Before and after images:

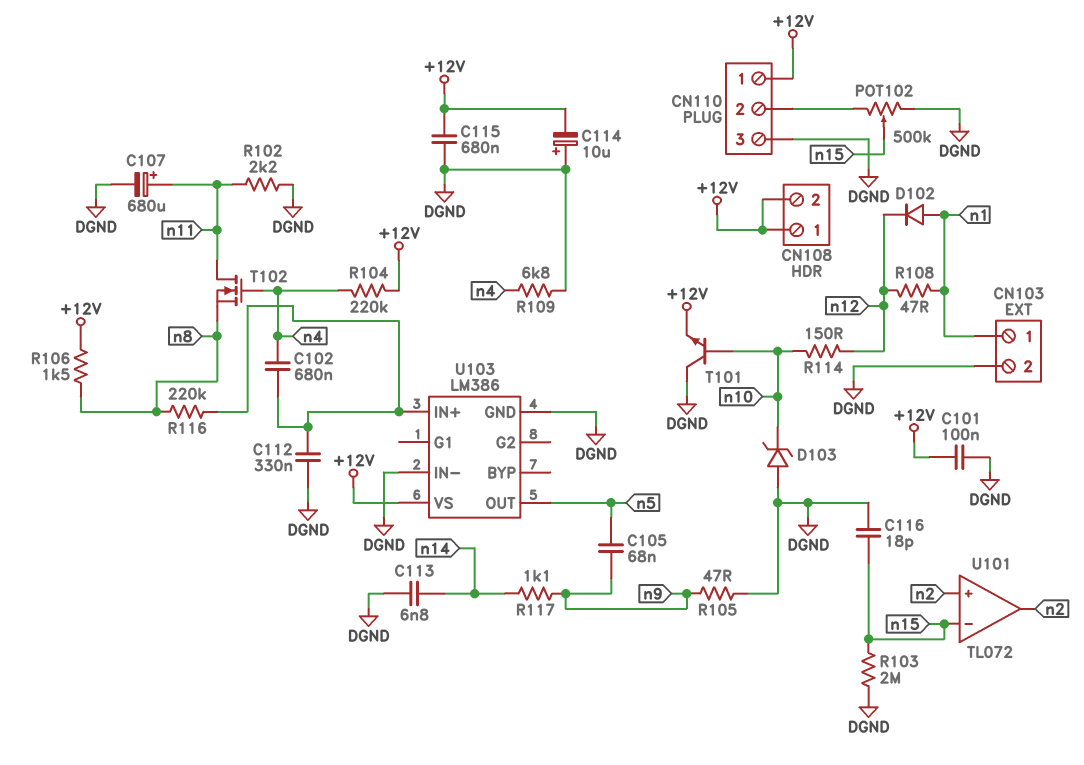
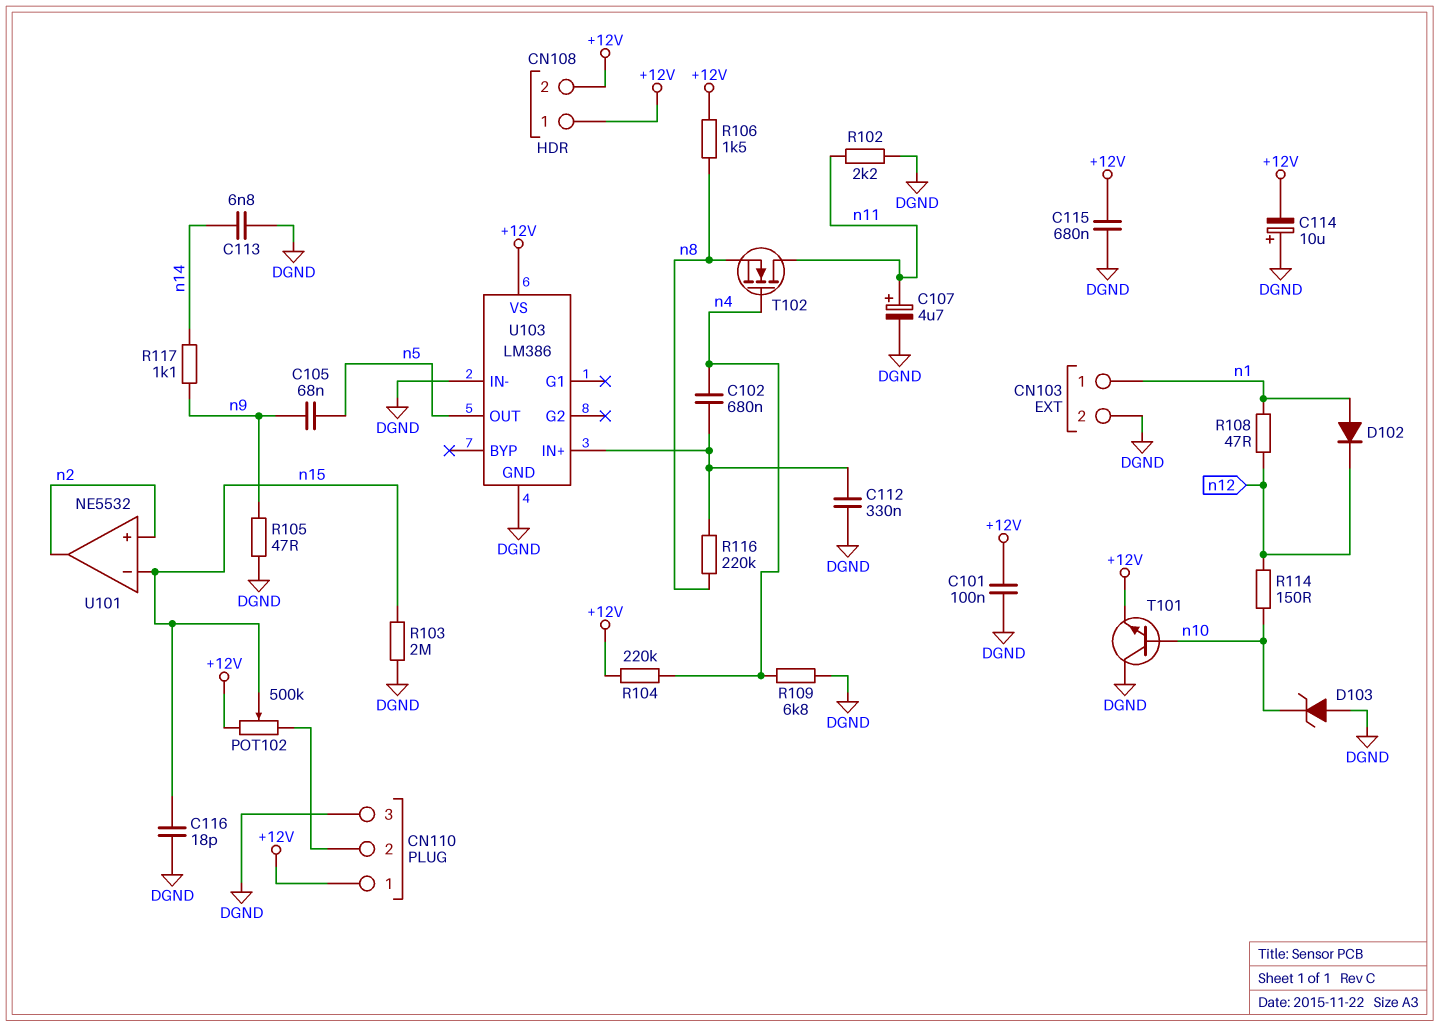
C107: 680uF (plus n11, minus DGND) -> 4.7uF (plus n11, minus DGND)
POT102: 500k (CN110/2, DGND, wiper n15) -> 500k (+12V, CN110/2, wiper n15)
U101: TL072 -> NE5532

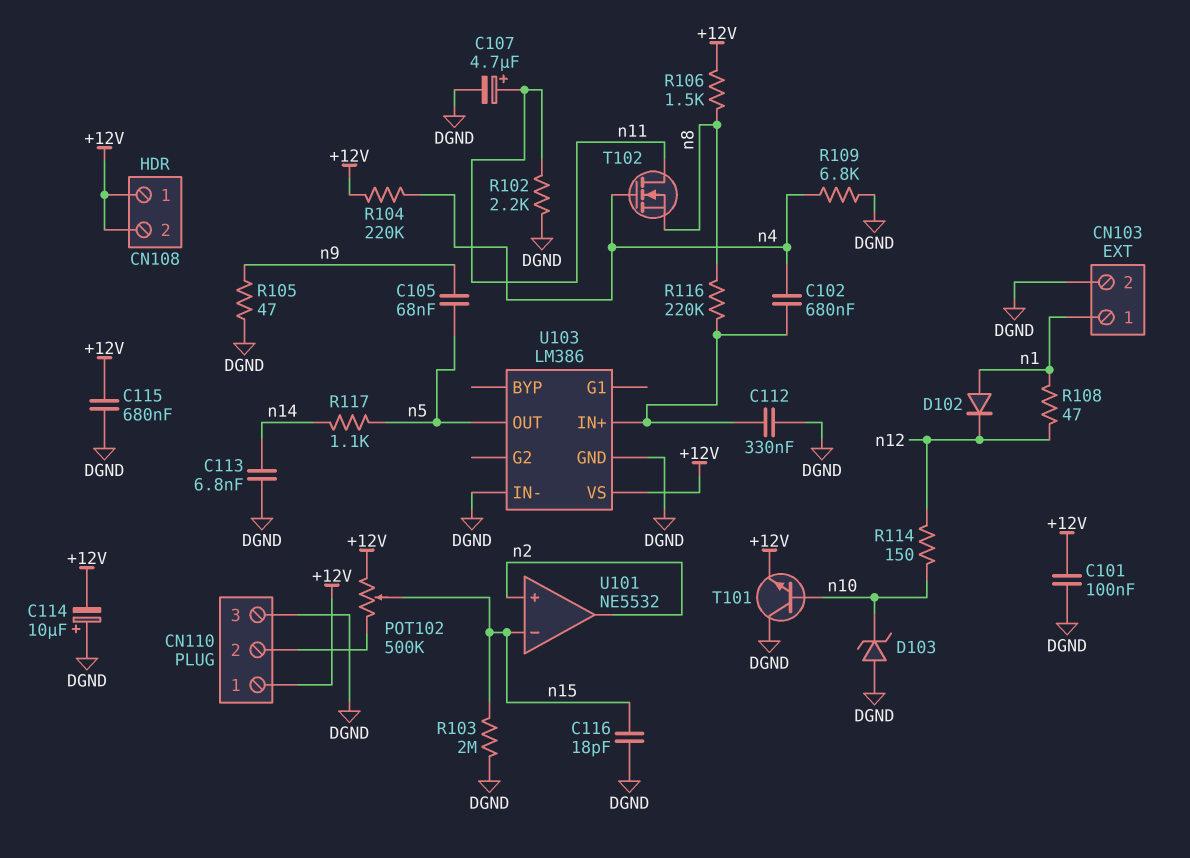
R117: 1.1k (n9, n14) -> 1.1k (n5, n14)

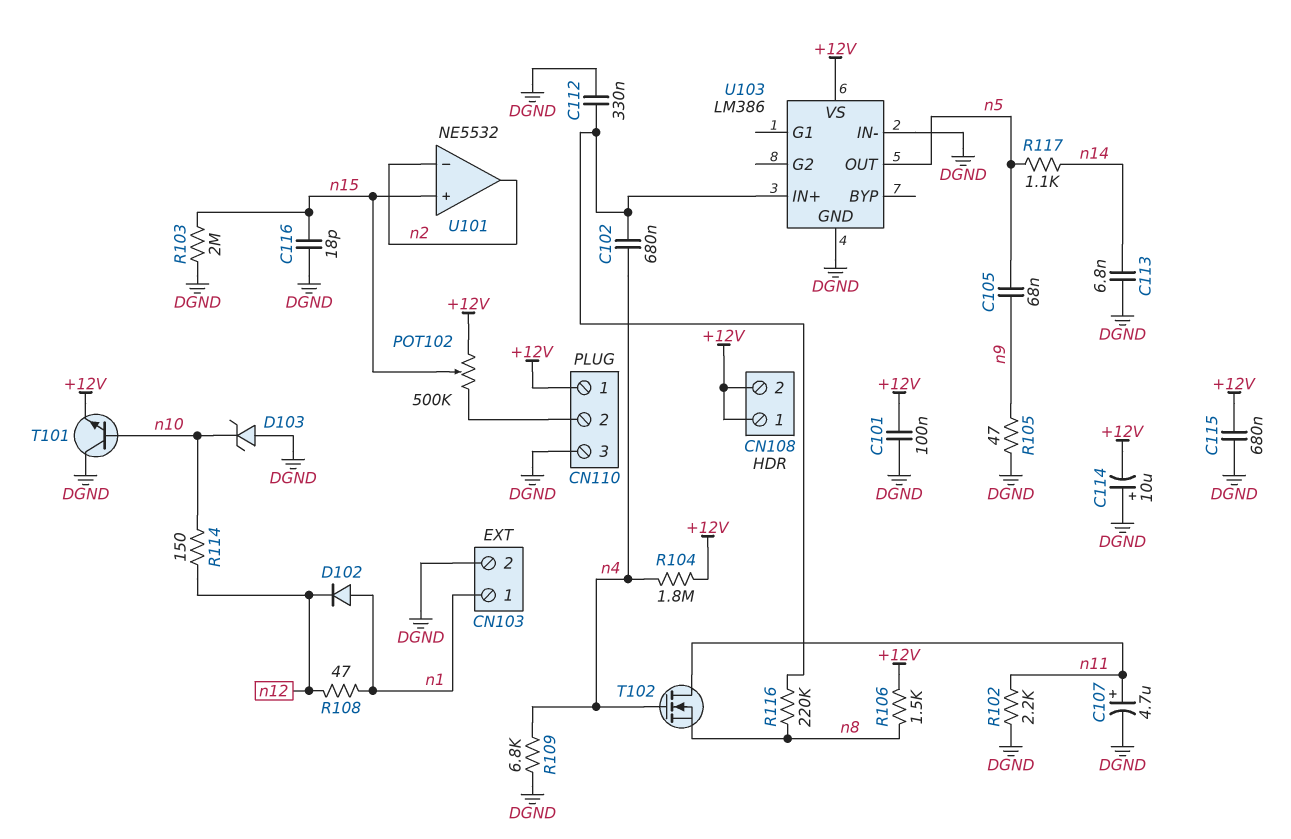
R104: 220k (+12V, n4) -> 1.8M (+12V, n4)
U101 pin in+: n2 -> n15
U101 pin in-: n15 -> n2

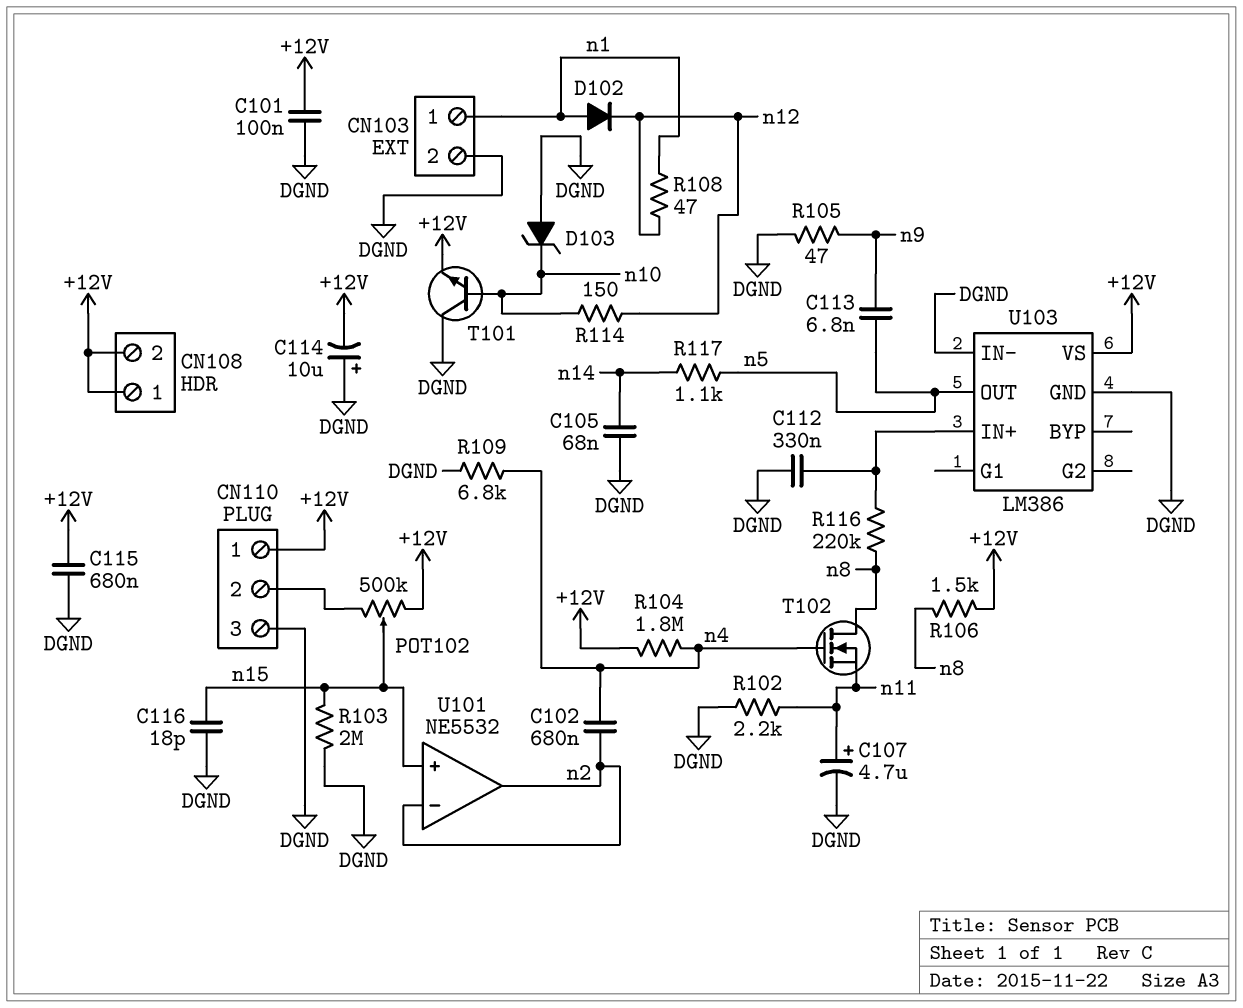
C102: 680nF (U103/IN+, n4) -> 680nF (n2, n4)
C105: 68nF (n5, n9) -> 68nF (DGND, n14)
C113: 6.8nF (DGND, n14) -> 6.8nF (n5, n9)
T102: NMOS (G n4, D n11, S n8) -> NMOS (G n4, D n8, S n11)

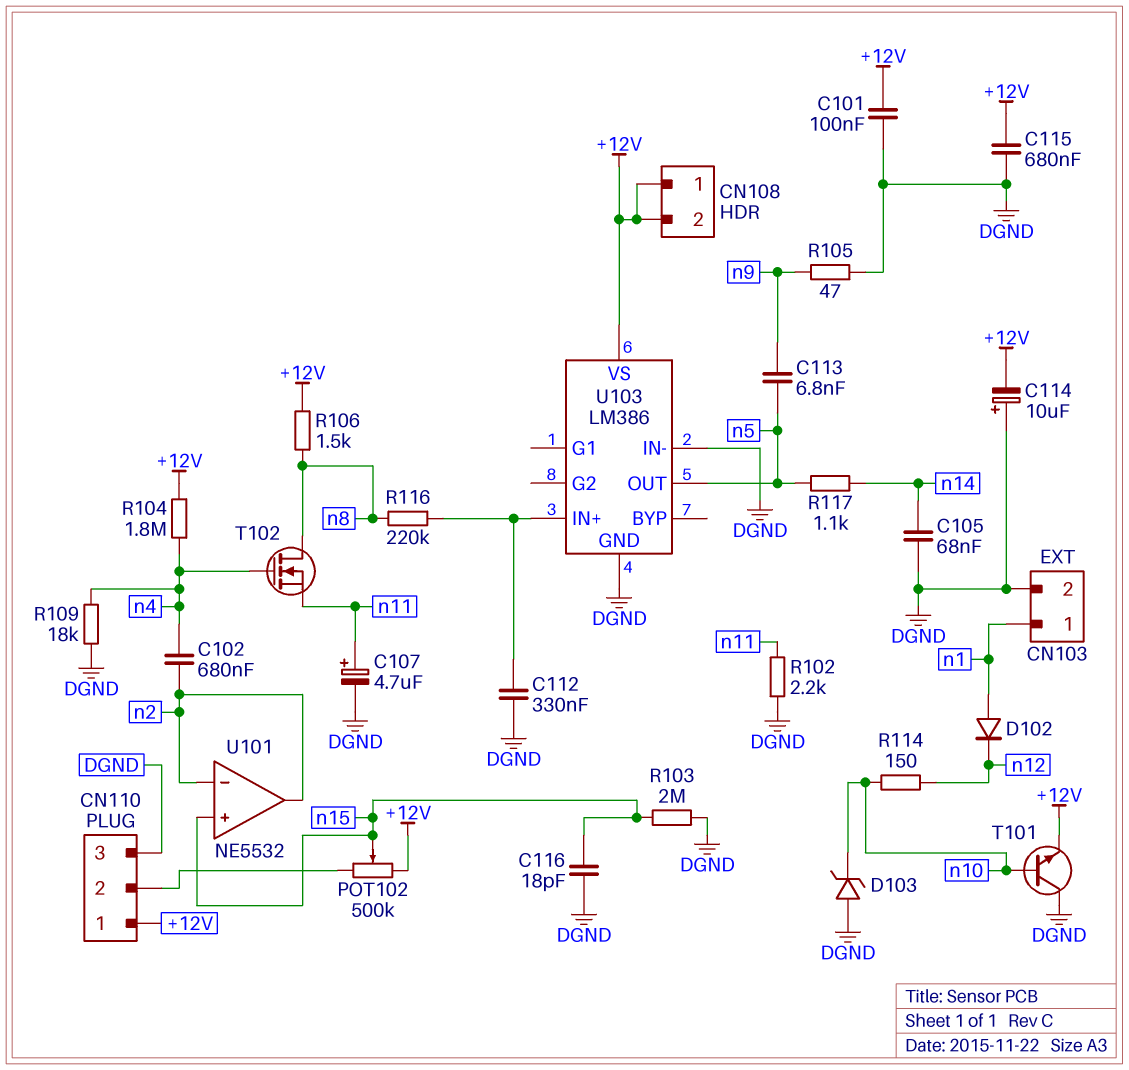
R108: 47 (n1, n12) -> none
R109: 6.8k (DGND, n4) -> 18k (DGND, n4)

▶ [INSTRUCTIONS FOR THE TASK]:
Reproduce only the lines of the records from the start up to and including the line that holds "R104: 220k (+12V, n4) -> 1.8M (+12V, n4)"; do not carry over any picture.

▶ [ANSWER BOX]:
C107: 680uF (plus n11, minus DGND) -> 4.7uF (plus n11, minus DGND)
POT102: 500k (CN110/2, DGND, wiper n15) -> 500k (+12V, CN110/2, wiper n15)
U101: TL072 -> NE5532

R117: 1.1k (n9, n14) -> 1.1k (n5, n14)

R104: 220k (+12V, n4) -> 1.8M (+12V, n4)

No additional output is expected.